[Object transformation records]
########################################

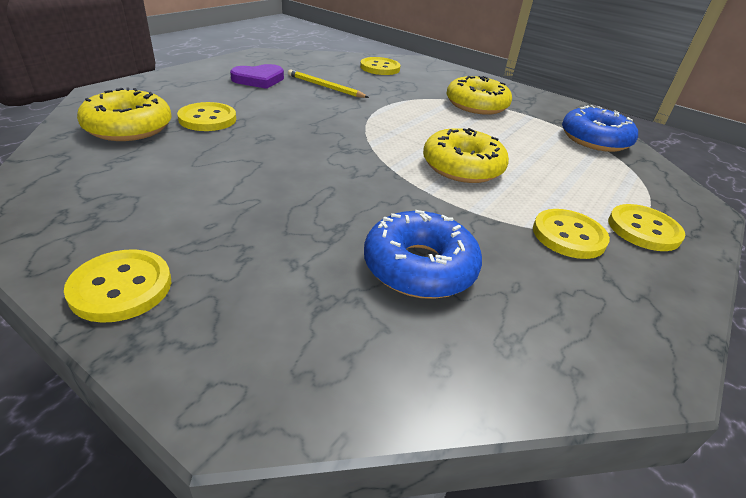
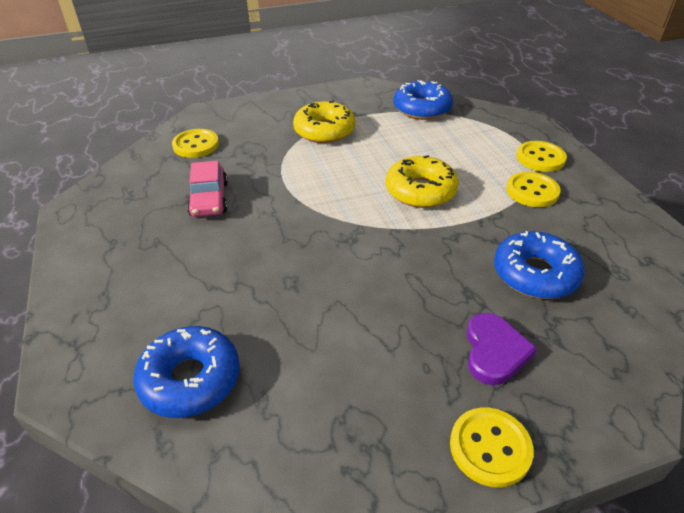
camera: 50 degrees left, 5 degrees up
(129, 127) = (190, 379): yellow donut -> blue donut
(207, 119) = (218, 309): yellow button -> none
(259, 79) = (147, 238): purple heart -> purple heart (494, 351)
(325, 87) = (209, 199): yellow pencil -> pink car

########################################

* What you have to do
Exactly as they appear above, write out all the entries, but not the images.

* Solution
camera: 50 degrees left, 5 degrees up
(129, 127) = (190, 379): yellow donut -> blue donut
(207, 119) = (218, 309): yellow button -> none
(259, 79) = (147, 238): purple heart -> purple heart (494, 351)
(325, 87) = (209, 199): yellow pencil -> pink car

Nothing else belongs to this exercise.